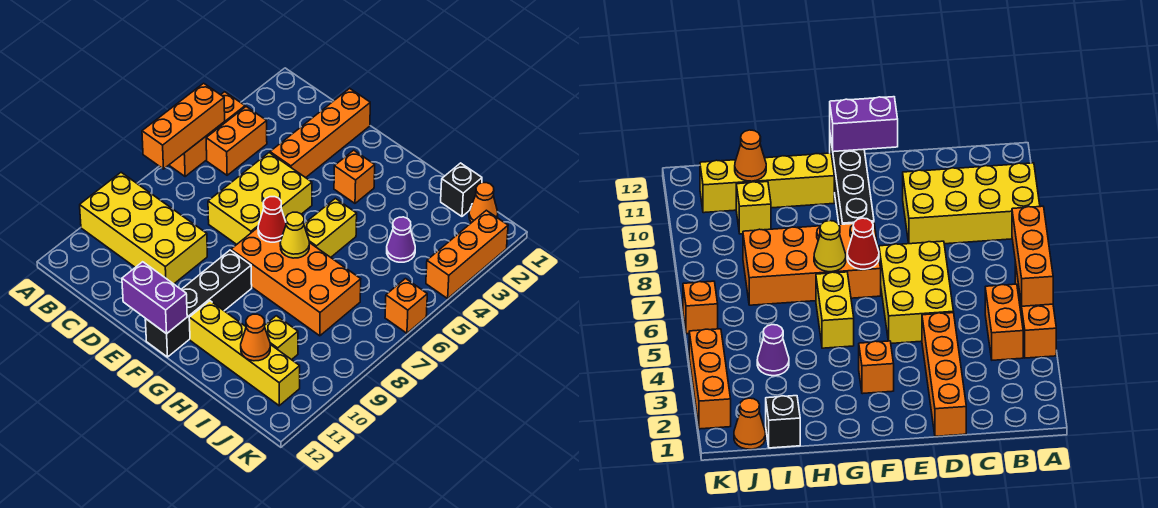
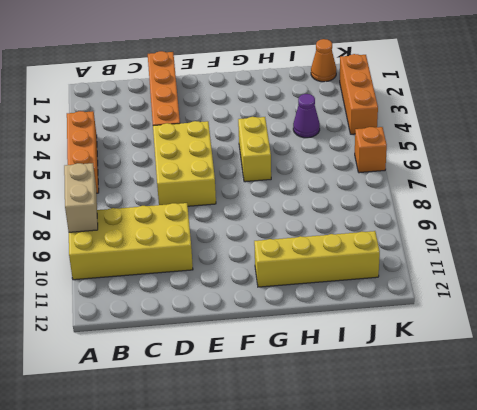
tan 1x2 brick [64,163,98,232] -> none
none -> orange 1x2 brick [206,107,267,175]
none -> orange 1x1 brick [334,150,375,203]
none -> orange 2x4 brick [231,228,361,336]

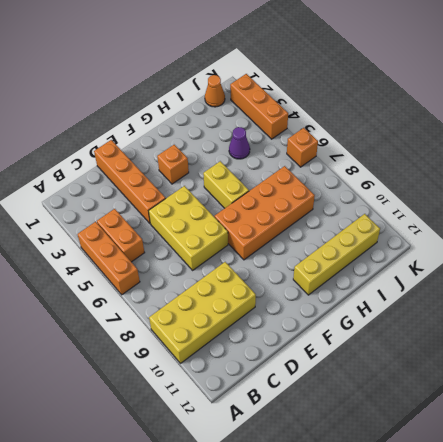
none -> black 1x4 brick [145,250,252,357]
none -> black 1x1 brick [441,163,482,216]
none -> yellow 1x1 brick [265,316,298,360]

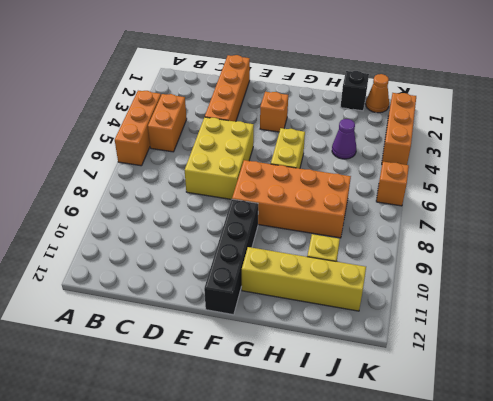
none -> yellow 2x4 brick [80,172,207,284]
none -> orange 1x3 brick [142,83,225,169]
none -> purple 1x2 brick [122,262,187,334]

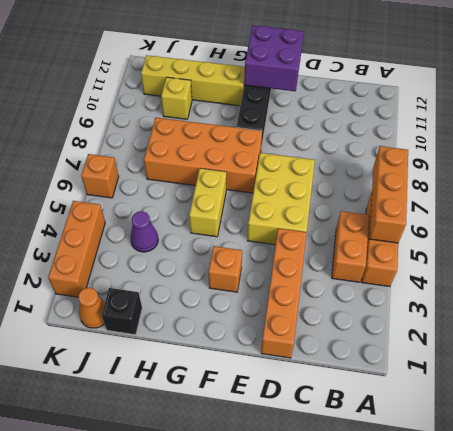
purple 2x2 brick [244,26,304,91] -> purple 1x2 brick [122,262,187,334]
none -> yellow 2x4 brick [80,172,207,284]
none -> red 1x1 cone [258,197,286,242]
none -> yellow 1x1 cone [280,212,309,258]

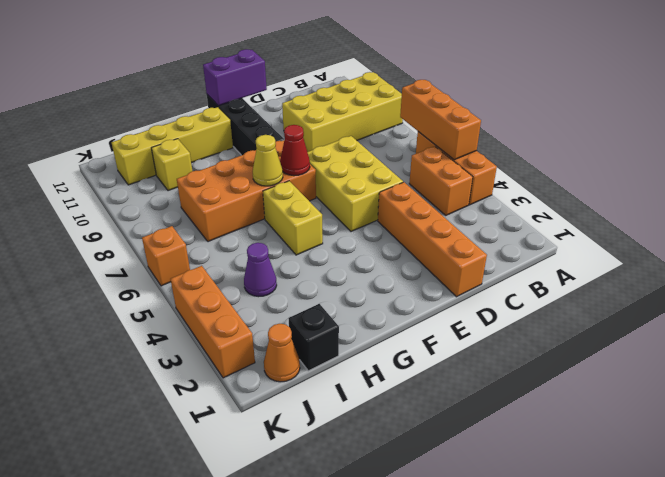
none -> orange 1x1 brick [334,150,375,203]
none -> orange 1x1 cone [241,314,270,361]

TASK TO COMPLETE ▸
Please go line by line through the records above, copying each one that holds the string "yellow".

FINISHED TASK ▸
none -> yellow 1x1 brick [265,316,298,360]
none -> yellow 2x4 brick [80,172,207,284]
none -> yellow 2x4 brick [80,172,207,284]
none -> yellow 1x1 cone [280,212,309,258]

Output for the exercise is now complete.